= Data extracts =
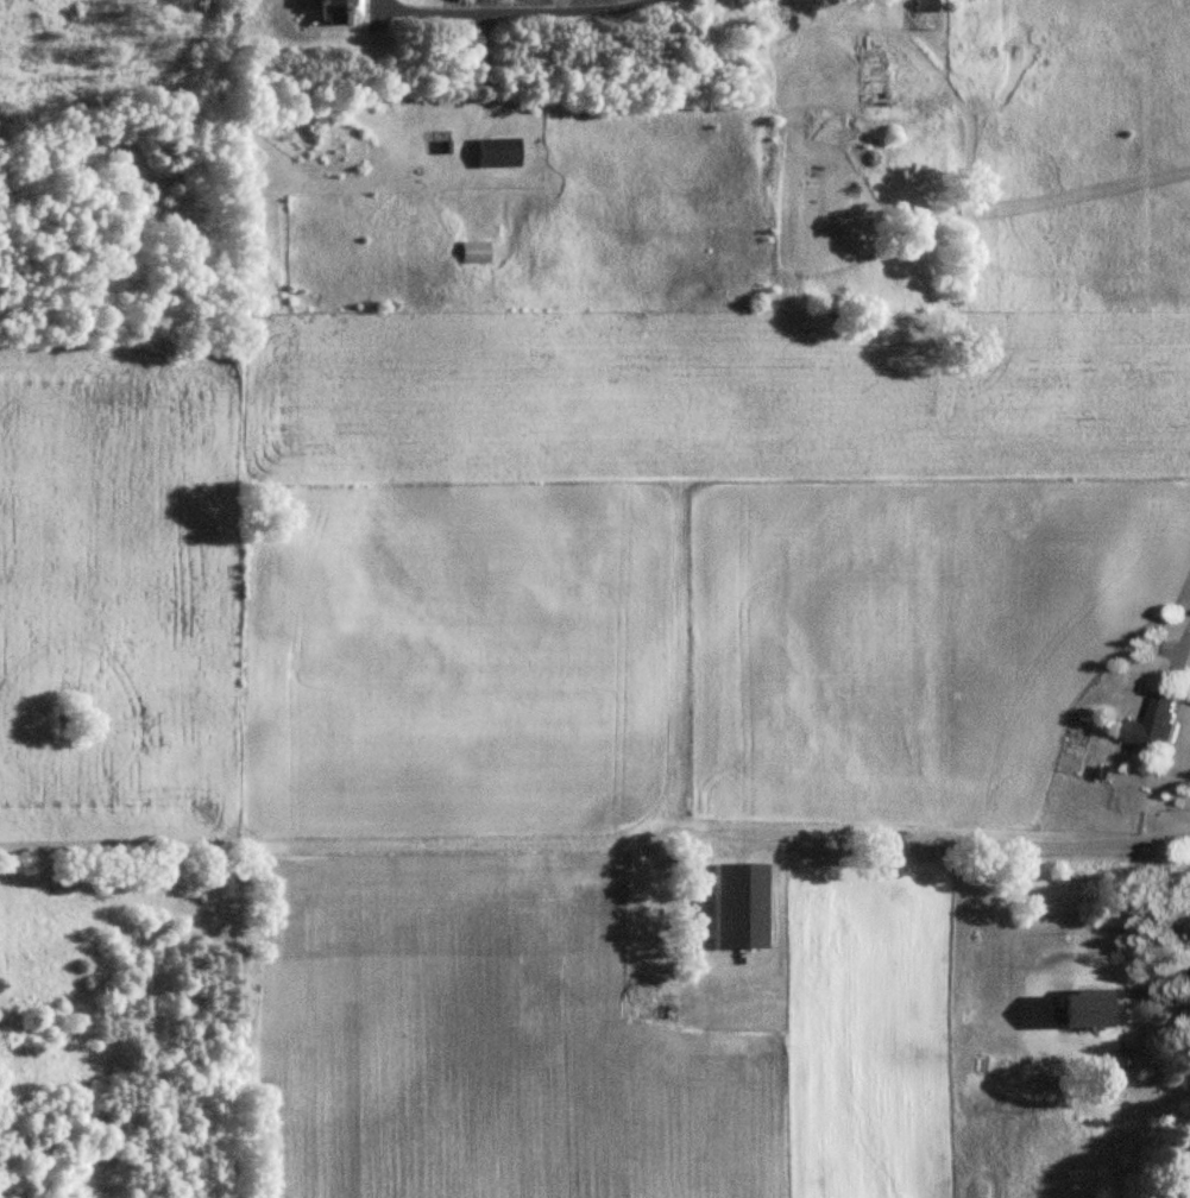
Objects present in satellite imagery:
road: (516, 11)
building: (338, 12)
building: (877, 82)
building: (500, 154)
building: (475, 253)
road: (1187, 636)
building: (1154, 724)
road: (965, 839)
building: (741, 905)
building: (533, 964)
building: (644, 982)
road: (1158, 987)
building: (615, 990)

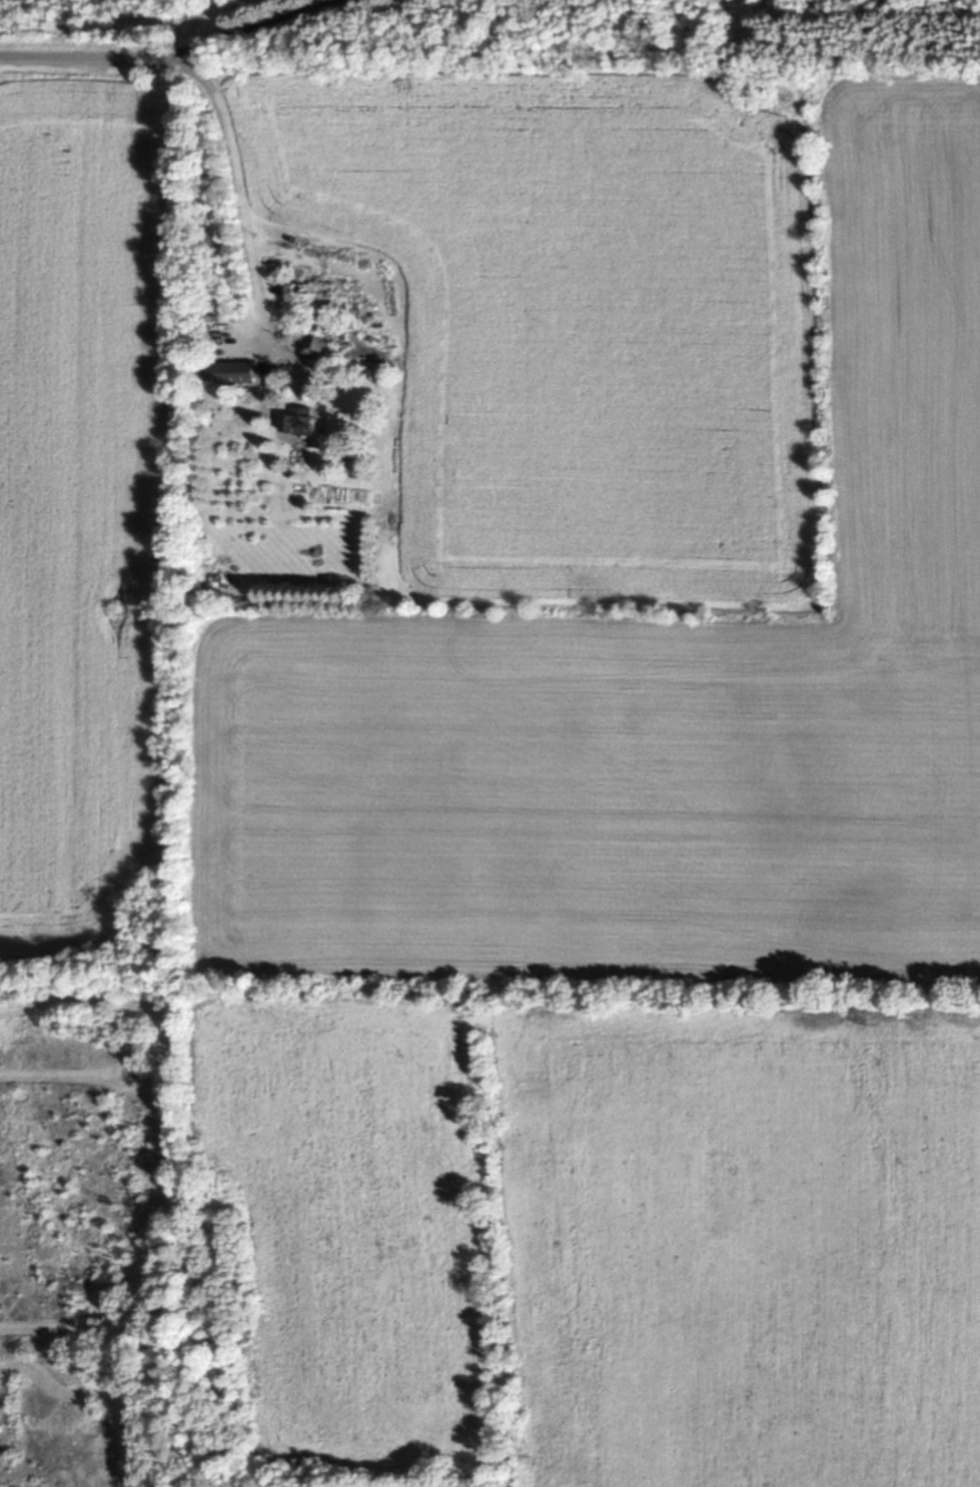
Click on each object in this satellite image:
road: (254, 27)
road: (85, 54)
road: (239, 191)
building: (320, 336)
building: (371, 371)
building: (230, 373)
building: (298, 421)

= To-do item =
Without altering anything, output all the lines above but none of the images.

= Your solution =
Objects present in satellite imagery:
road: (516, 11)
building: (338, 12)
building: (877, 82)
building: (500, 154)
building: (475, 253)
road: (1187, 636)
building: (1154, 724)
road: (965, 839)
building: (741, 905)
building: (533, 964)
building: (644, 982)
road: (1158, 987)
building: (615, 990)

Click on each object in this satellite image:
road: (254, 27)
road: (85, 54)
road: (239, 191)
building: (320, 336)
building: (371, 371)
building: (230, 373)
building: (298, 421)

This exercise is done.